* **TASK**
After locating the line that contains "turquoise plane: 6 -> 2", quote it and all lines after it through the end of the entries, and nothing more. Pictures stay out.

[Scene edit records]
--*--

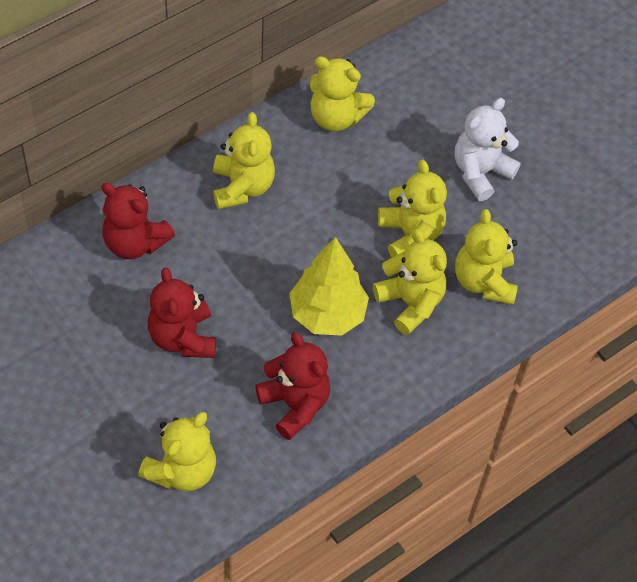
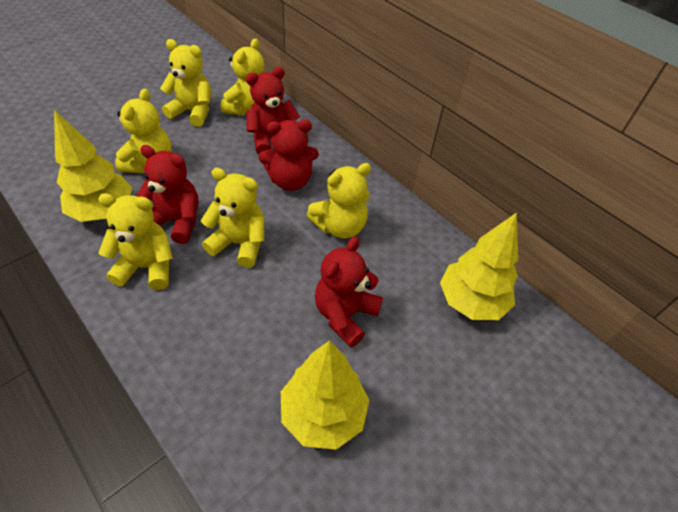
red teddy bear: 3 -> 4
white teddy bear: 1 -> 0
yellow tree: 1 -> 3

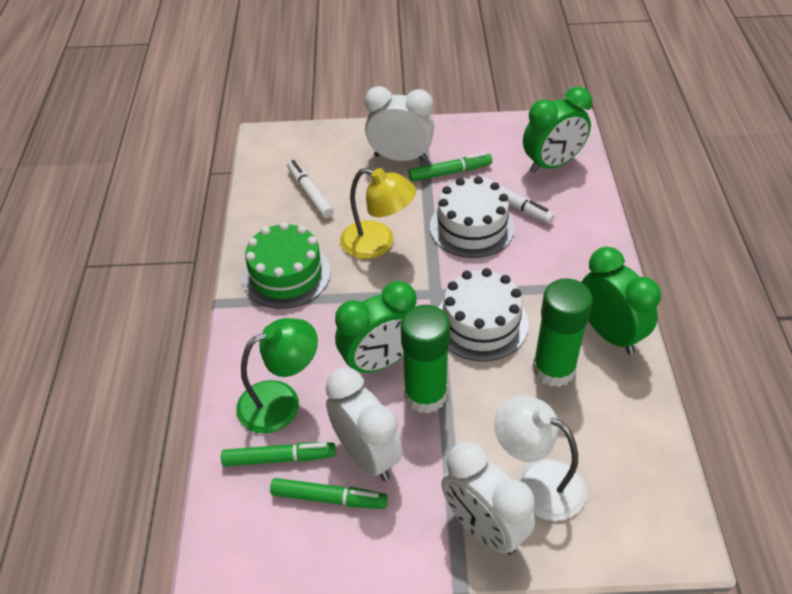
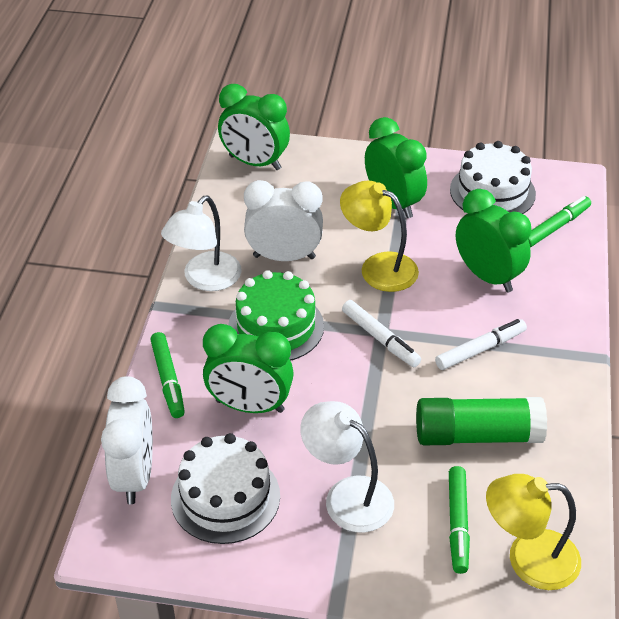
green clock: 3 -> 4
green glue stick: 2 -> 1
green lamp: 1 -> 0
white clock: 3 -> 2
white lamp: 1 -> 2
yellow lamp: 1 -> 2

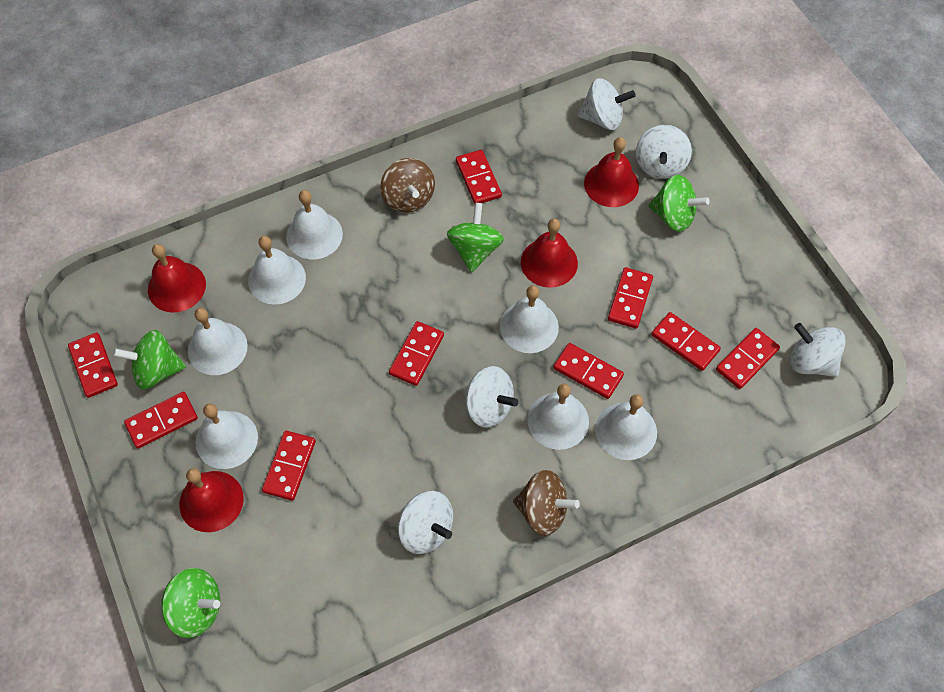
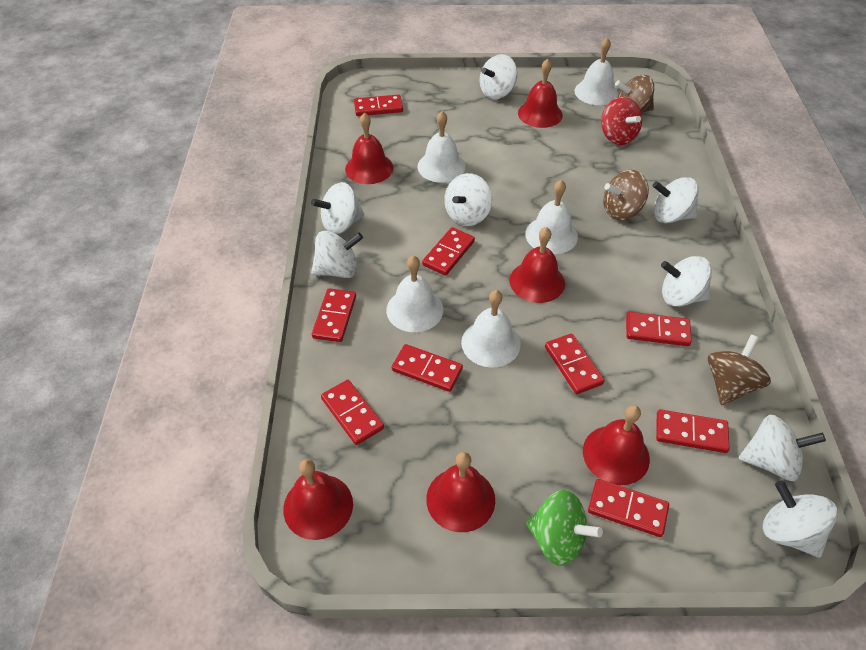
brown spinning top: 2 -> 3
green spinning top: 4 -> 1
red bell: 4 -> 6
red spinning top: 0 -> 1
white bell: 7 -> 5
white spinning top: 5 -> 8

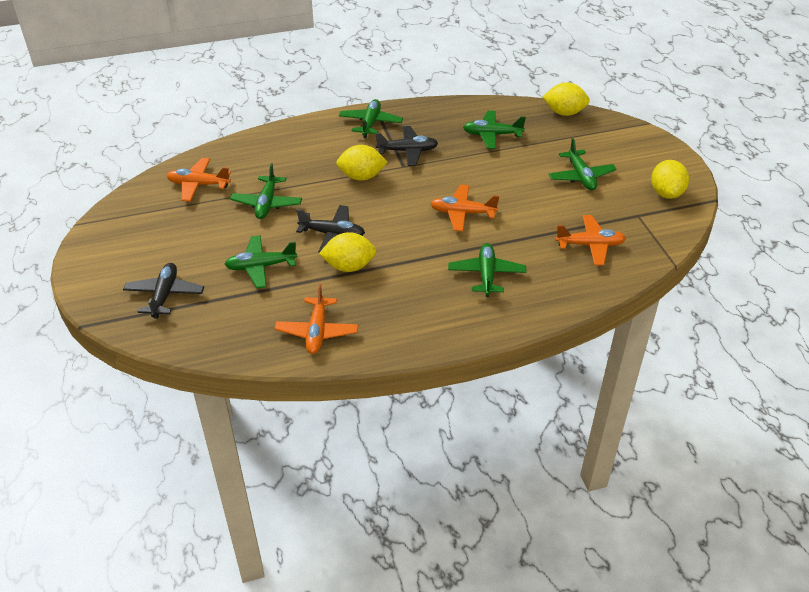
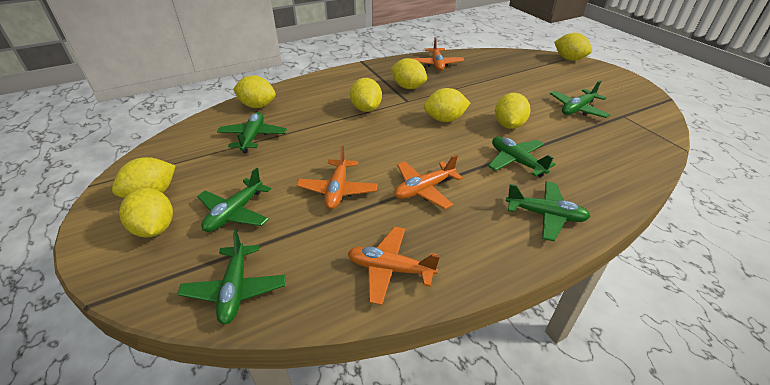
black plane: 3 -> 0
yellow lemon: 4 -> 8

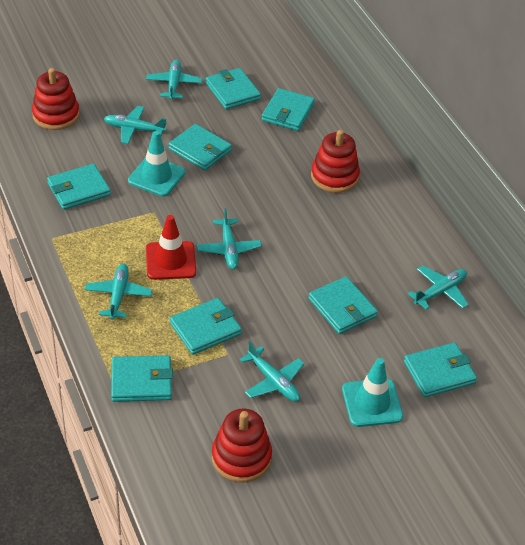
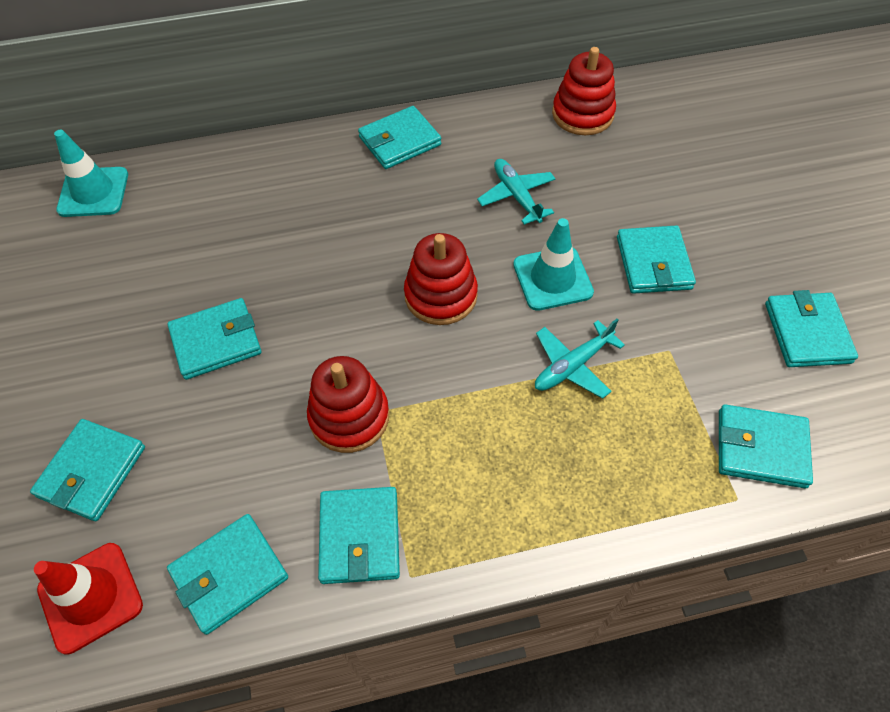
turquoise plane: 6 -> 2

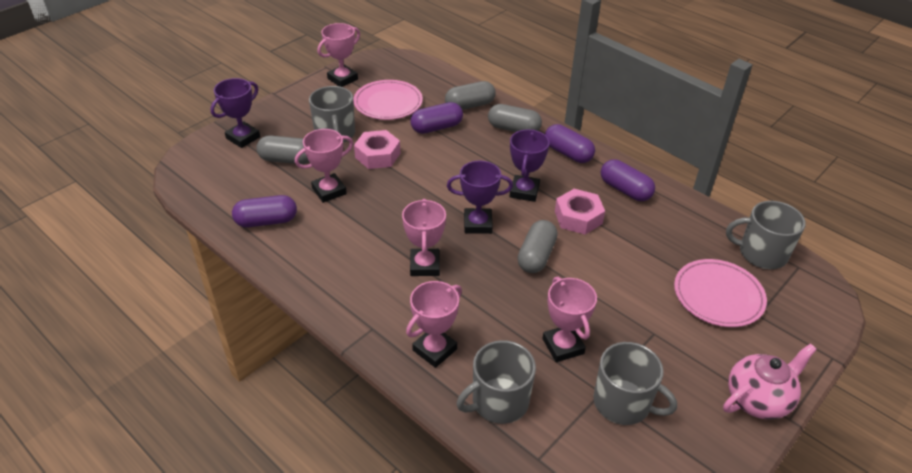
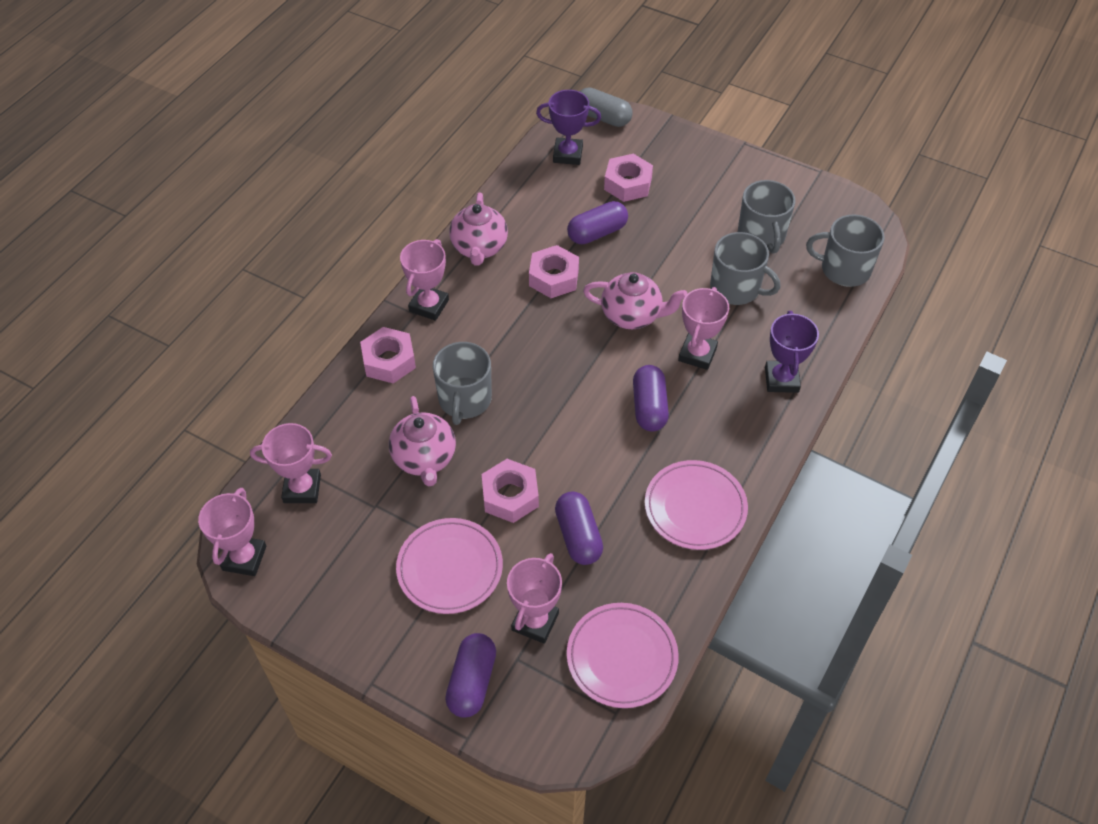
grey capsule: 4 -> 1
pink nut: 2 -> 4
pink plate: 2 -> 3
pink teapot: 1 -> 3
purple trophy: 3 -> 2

--*--

* **WRITTEN RESPONSE**
turquoise plane: 6 -> 2

grey capsule: 4 -> 1
pink nut: 2 -> 4
pink plate: 2 -> 3
pink teapot: 1 -> 3
purple trophy: 3 -> 2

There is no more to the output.